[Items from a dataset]
-=-=-

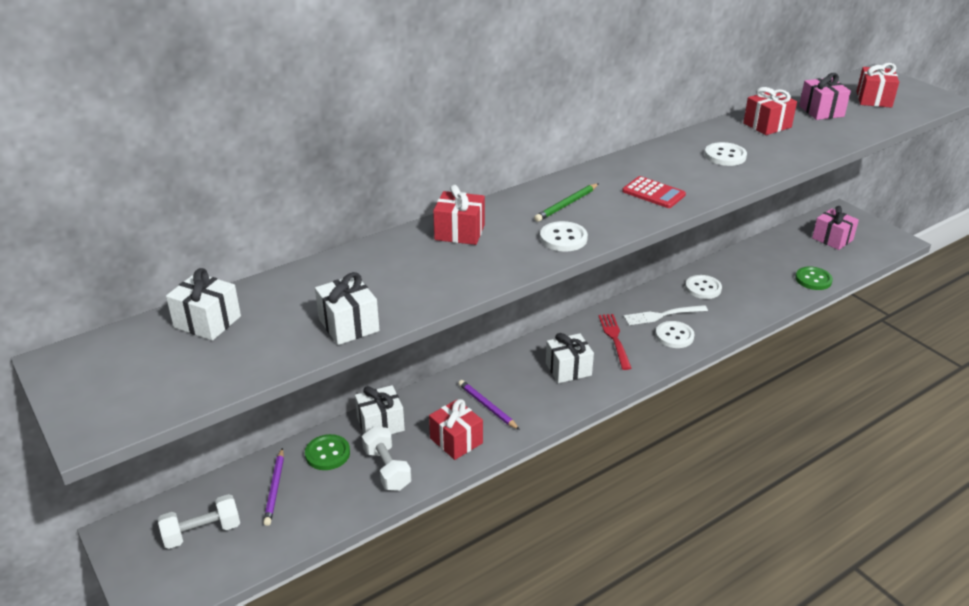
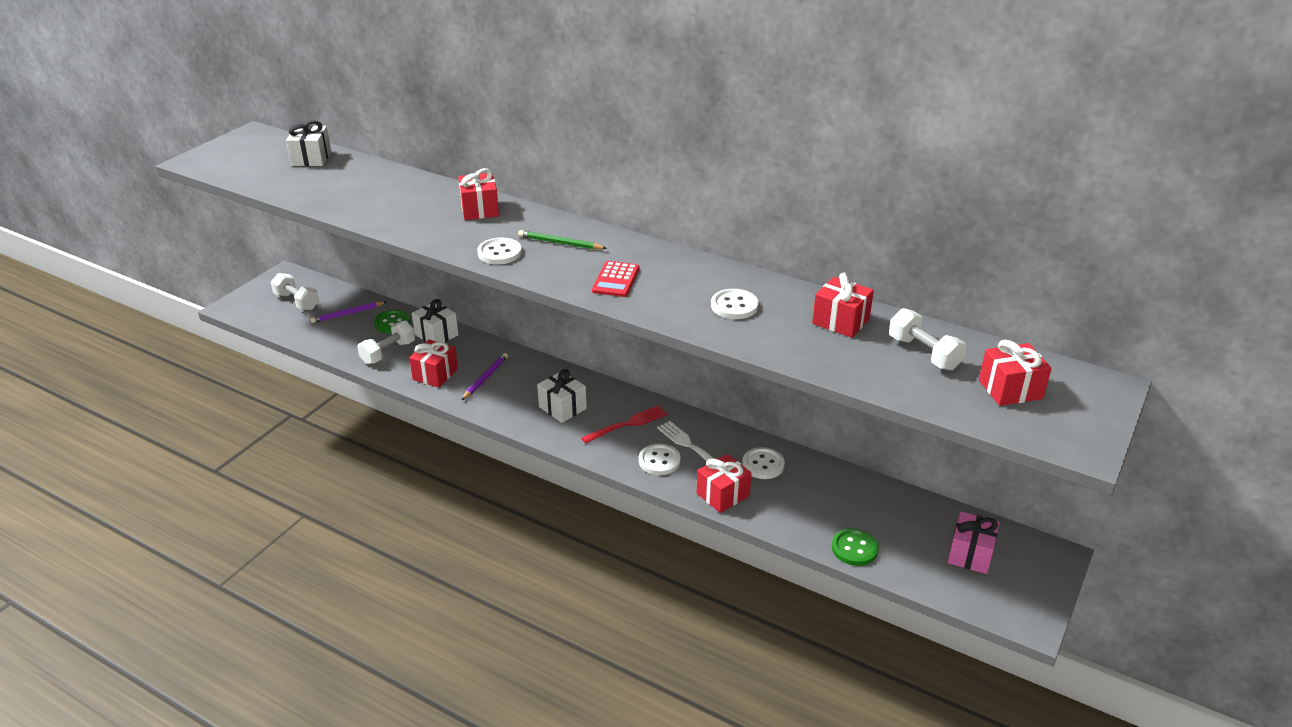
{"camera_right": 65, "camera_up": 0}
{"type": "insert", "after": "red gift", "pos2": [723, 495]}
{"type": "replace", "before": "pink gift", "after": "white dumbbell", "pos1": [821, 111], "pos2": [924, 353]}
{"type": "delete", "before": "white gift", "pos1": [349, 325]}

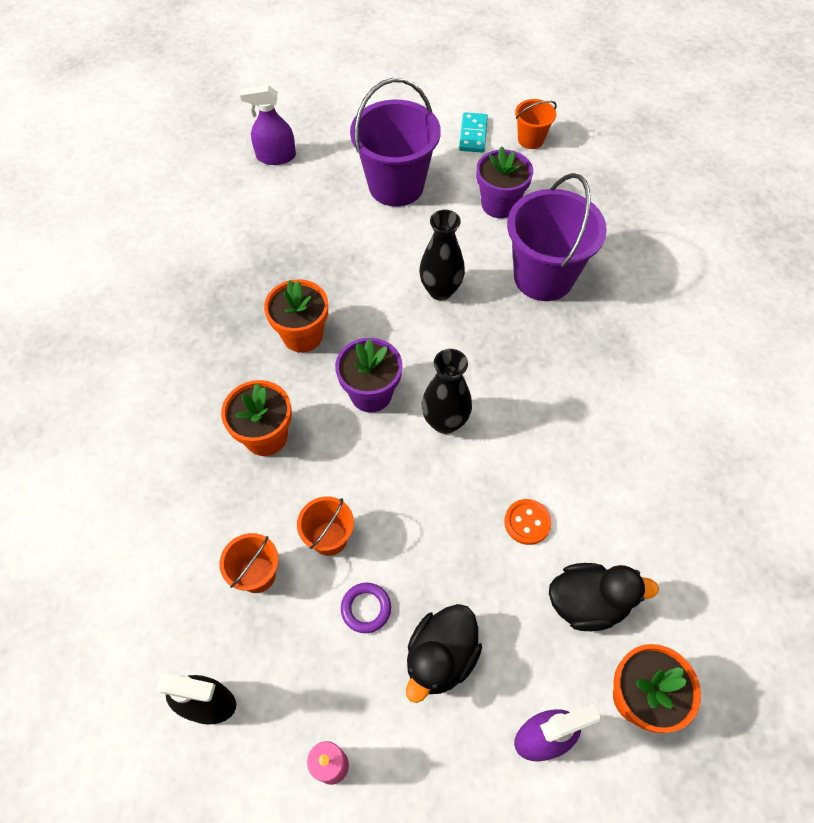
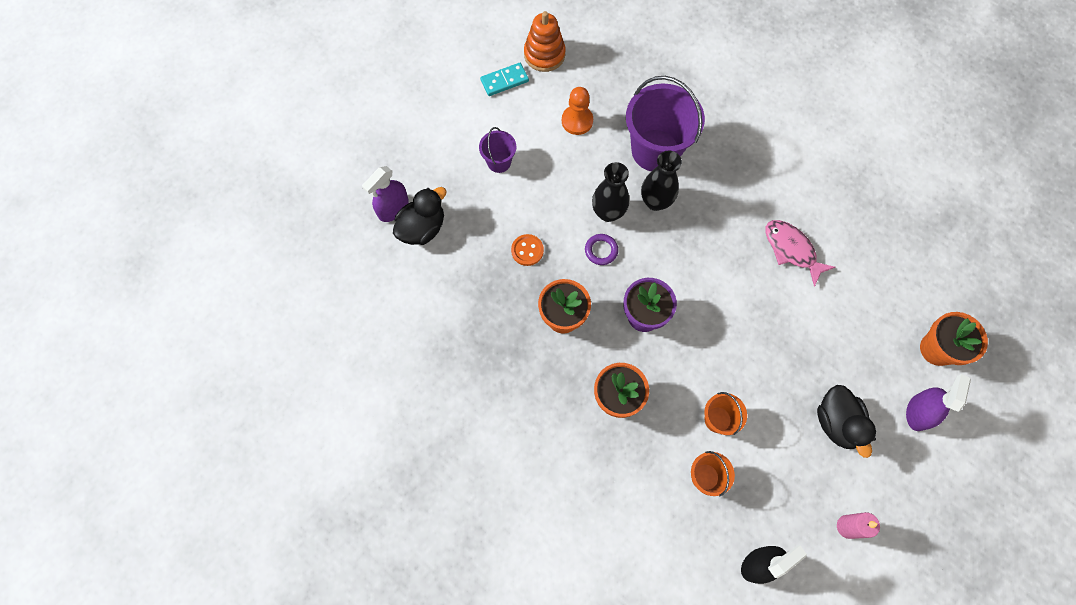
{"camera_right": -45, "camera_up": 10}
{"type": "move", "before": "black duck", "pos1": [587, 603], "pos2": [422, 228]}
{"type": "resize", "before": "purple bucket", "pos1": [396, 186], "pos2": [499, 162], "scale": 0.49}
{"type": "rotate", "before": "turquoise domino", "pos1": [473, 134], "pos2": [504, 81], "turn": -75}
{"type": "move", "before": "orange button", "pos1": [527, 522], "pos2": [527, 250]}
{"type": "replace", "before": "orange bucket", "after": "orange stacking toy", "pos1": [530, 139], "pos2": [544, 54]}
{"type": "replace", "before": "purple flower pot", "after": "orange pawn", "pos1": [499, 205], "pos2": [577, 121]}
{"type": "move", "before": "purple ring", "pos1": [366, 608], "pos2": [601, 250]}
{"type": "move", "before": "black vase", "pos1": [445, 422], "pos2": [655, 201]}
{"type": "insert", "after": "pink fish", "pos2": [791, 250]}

-=-=-

** Assigned task **
Copy every line above that holds the word "insert".

** Solution to the problem **
{"type": "insert", "after": "red gift", "pos2": [723, 495]}
{"type": "insert", "after": "pink fish", "pos2": [791, 250]}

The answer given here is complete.